## Exercise goal:
Check every line below for the word "rectangle" and show those that hold it.

Recorded information: Begin

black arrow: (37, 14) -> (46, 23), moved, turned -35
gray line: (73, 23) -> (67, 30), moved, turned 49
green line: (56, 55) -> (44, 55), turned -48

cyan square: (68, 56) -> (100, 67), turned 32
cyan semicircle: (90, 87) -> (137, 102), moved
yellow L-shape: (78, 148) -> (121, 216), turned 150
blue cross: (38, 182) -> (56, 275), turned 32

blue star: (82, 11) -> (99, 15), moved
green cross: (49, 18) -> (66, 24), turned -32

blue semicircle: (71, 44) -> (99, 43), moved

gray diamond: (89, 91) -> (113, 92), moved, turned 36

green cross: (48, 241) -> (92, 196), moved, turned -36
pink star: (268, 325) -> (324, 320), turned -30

Recorded information: End
Recorded information: Begin

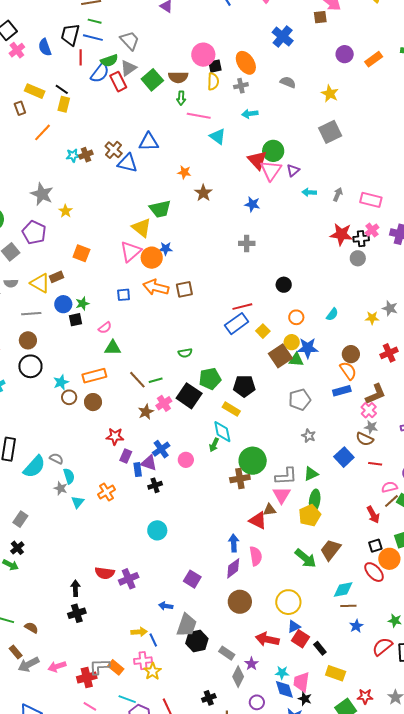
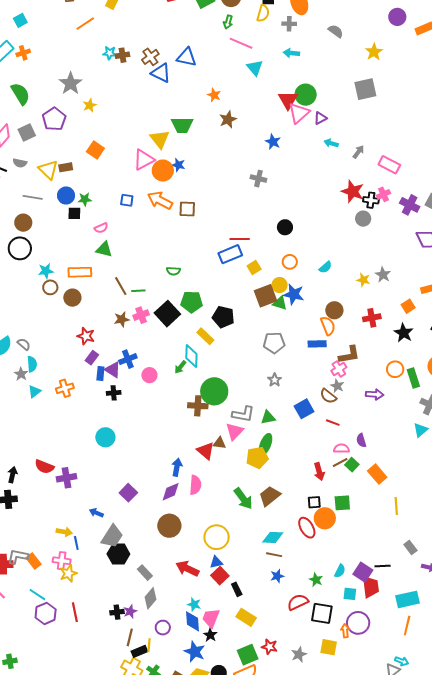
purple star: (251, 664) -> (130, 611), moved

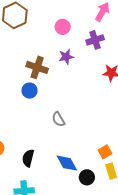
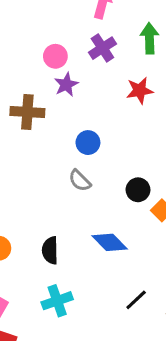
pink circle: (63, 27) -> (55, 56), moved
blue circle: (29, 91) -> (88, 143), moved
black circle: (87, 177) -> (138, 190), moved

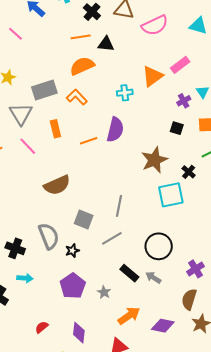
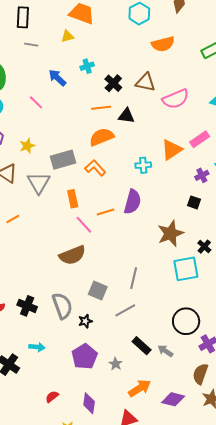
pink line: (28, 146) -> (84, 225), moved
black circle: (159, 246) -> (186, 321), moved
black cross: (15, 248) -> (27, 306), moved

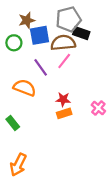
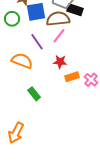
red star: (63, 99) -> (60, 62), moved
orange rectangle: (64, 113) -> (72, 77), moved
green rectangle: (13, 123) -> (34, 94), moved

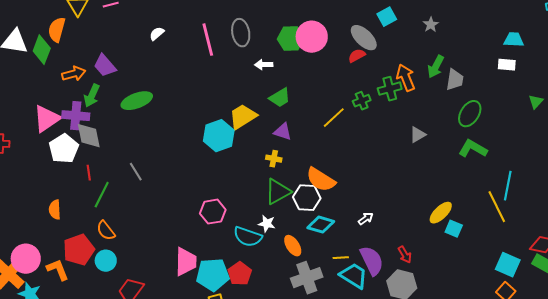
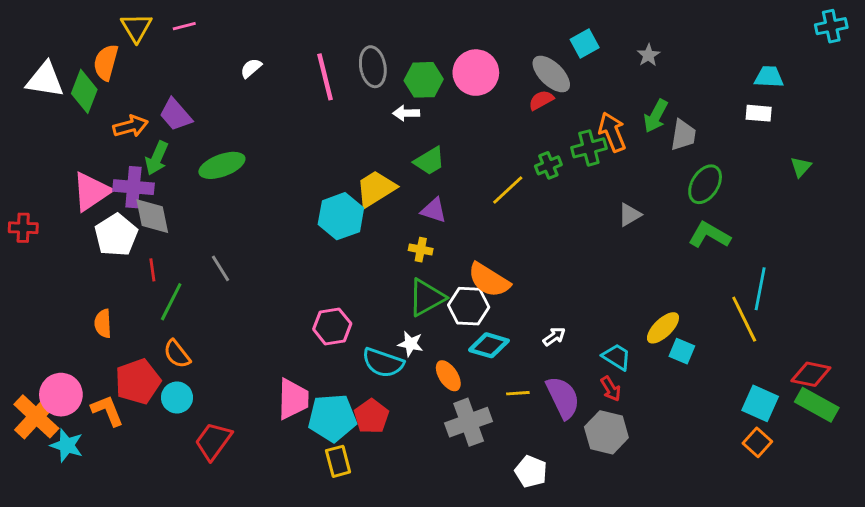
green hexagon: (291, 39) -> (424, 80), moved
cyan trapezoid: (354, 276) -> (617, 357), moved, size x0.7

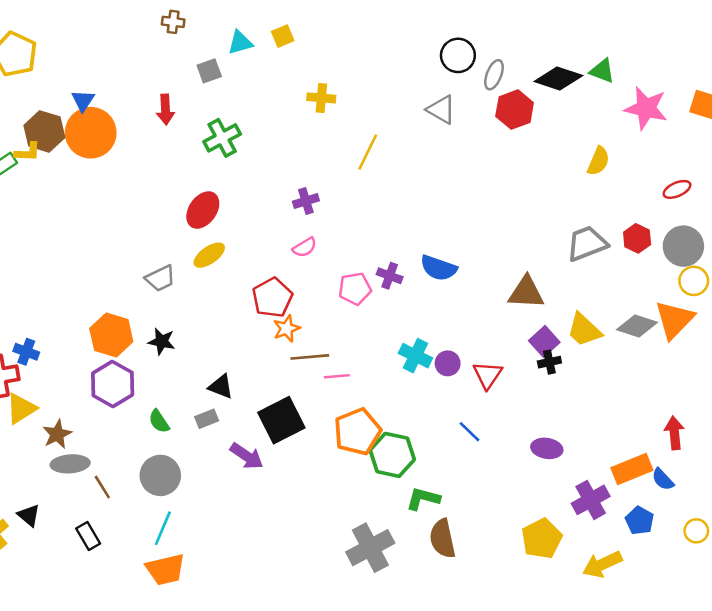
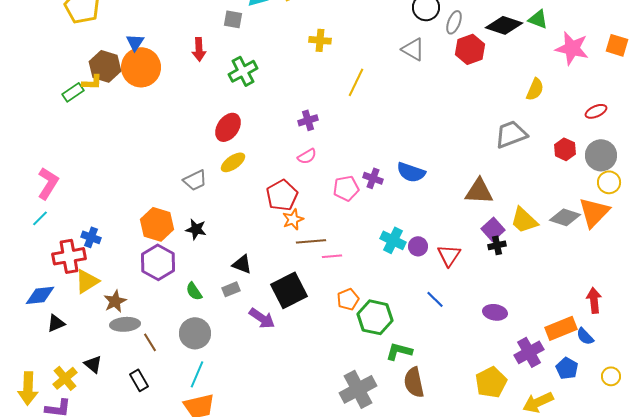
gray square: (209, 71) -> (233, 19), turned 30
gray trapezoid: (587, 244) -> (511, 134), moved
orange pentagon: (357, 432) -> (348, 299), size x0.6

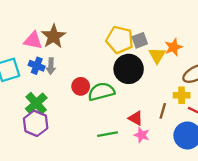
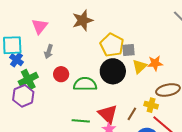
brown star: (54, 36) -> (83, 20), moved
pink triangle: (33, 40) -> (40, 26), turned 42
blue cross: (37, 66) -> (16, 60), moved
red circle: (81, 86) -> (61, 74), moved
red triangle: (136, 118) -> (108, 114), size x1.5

Recorded information: End
Recorded information: Begin

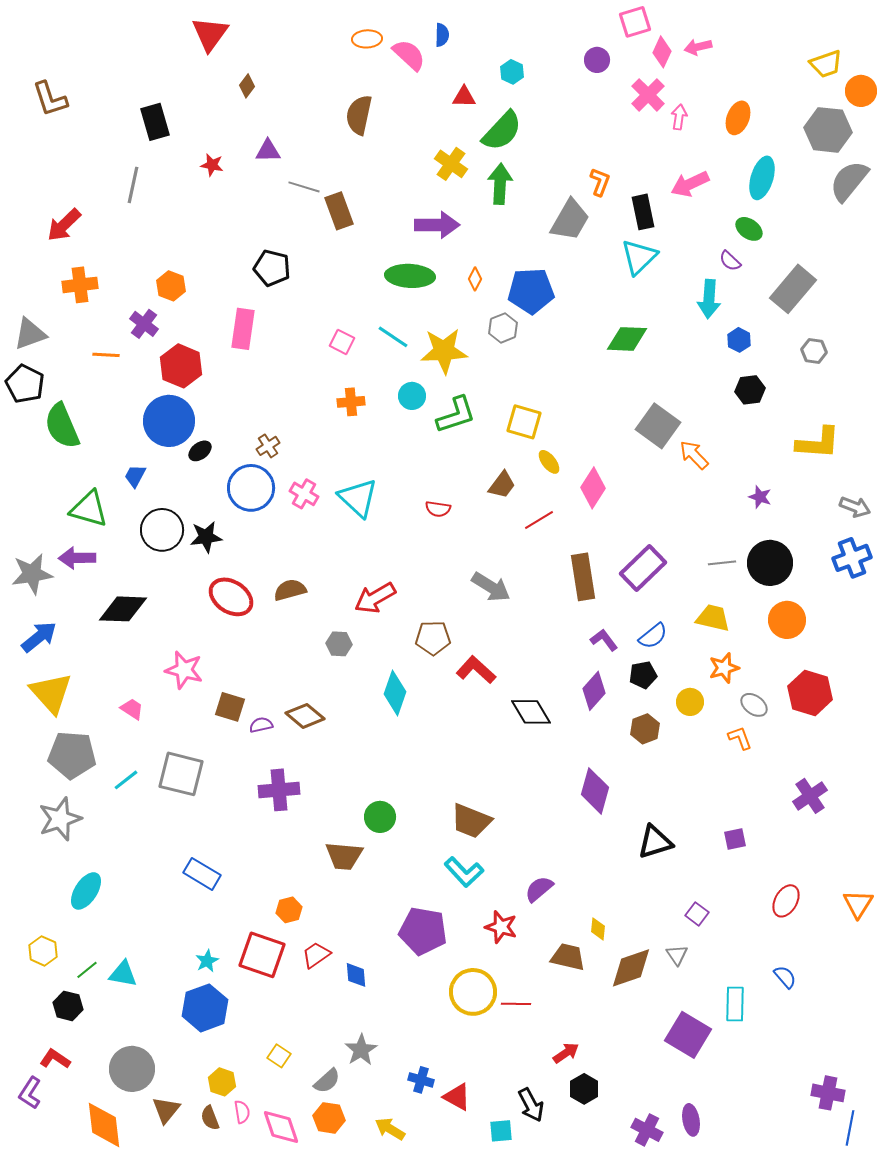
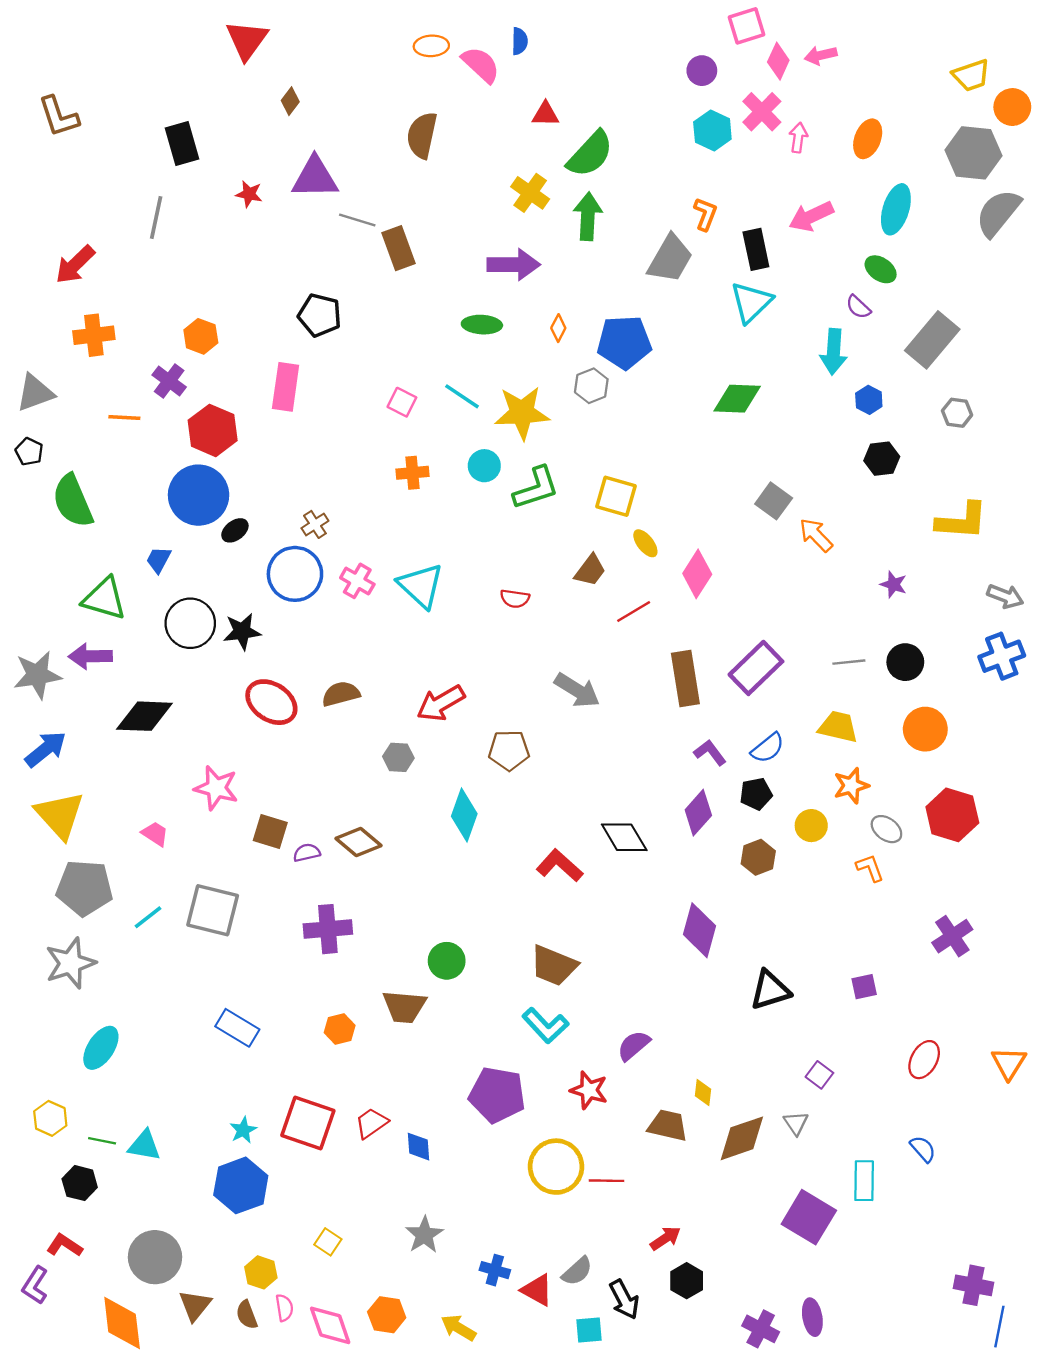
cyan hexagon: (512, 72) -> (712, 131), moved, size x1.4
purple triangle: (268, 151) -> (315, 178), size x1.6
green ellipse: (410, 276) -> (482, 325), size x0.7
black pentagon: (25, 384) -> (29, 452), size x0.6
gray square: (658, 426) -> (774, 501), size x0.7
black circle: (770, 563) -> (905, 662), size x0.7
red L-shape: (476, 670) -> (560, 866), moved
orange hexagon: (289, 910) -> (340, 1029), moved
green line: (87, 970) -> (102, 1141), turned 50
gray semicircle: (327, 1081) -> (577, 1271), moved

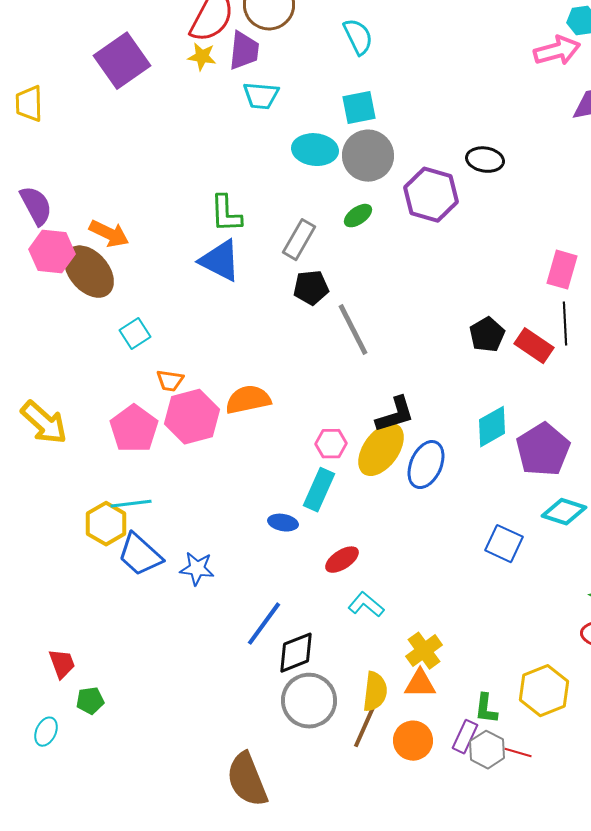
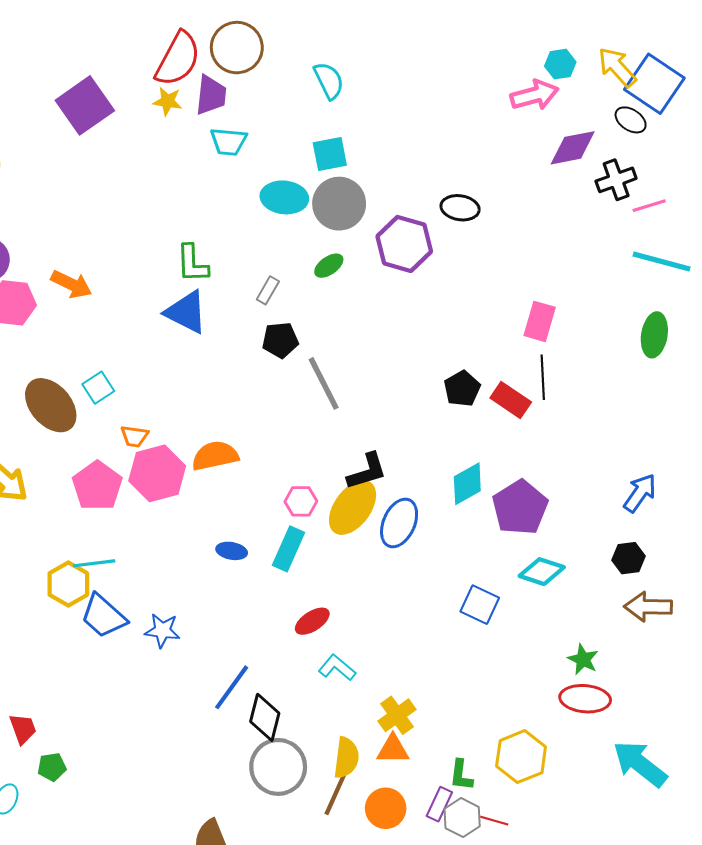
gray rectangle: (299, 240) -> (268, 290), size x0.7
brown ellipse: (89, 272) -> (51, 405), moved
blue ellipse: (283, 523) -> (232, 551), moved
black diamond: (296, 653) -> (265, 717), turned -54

Recorded information: End

## Problem solution:
orange rectangle: (64, 113) -> (72, 77), moved
green rectangle: (13, 123) -> (34, 94), moved
gray rectangle: (299, 240) -> (268, 290), size x0.7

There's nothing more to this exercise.